++++ RECORDS SUPPLIED

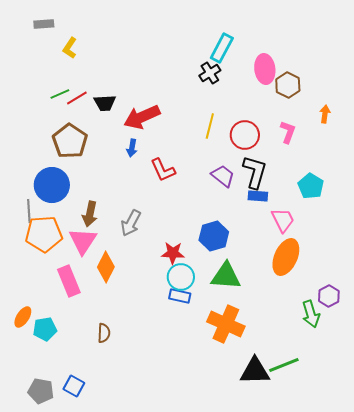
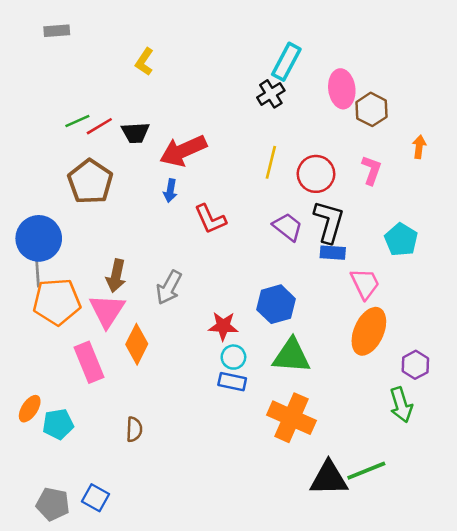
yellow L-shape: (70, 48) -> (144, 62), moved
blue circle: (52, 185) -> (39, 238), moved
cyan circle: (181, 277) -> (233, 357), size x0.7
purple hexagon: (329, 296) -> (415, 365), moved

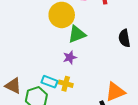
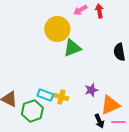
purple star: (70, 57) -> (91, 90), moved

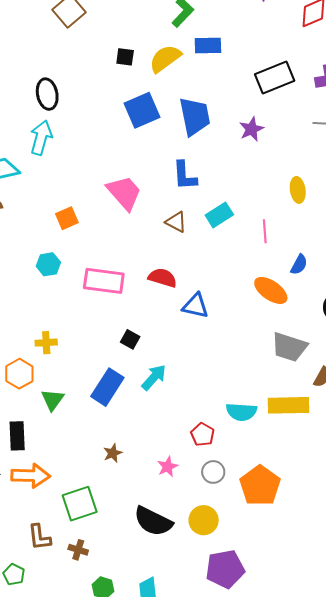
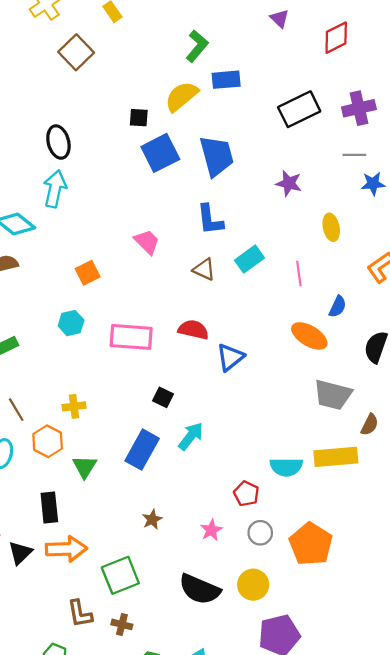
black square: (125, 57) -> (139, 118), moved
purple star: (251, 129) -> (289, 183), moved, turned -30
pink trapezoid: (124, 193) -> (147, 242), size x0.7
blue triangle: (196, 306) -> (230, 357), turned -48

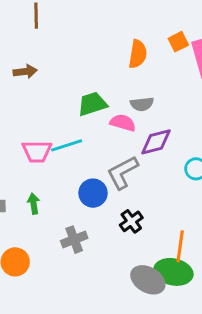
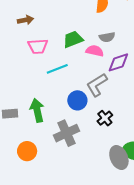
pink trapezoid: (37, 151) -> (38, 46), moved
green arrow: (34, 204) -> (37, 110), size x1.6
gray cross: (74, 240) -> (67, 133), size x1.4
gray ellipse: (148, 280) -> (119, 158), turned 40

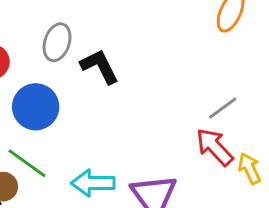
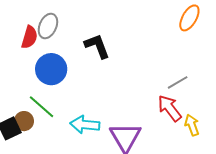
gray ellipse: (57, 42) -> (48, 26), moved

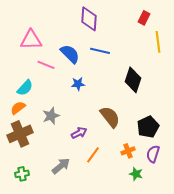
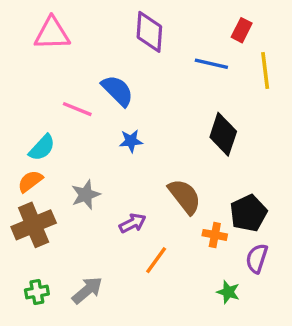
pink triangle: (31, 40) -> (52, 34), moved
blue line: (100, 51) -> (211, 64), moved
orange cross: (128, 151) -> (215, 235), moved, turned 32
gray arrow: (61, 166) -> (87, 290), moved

++++++++

EXERCISE = Drop every image, please, and write out the data above exactly as shown.

ANSWER FOR THE TASK =
yellow L-shape: (70, 48) -> (144, 62), moved
blue circle: (52, 185) -> (39, 238), moved
cyan circle: (181, 277) -> (233, 357), size x0.7
purple hexagon: (329, 296) -> (415, 365), moved

purple star: (70, 57) -> (91, 90), moved

black square: (125, 57) -> (139, 118), moved
purple star: (251, 129) -> (289, 183), moved, turned -30
pink trapezoid: (124, 193) -> (147, 242), size x0.7
blue triangle: (196, 306) -> (230, 357), turned -48

pink trapezoid: (37, 151) -> (38, 46), moved
green arrow: (34, 204) -> (37, 110), size x1.6
gray cross: (74, 240) -> (67, 133), size x1.4
gray ellipse: (148, 280) -> (119, 158), turned 40

gray ellipse: (57, 42) -> (48, 26), moved

pink triangle: (31, 40) -> (52, 34), moved
blue line: (100, 51) -> (211, 64), moved
orange cross: (128, 151) -> (215, 235), moved, turned 32
gray arrow: (61, 166) -> (87, 290), moved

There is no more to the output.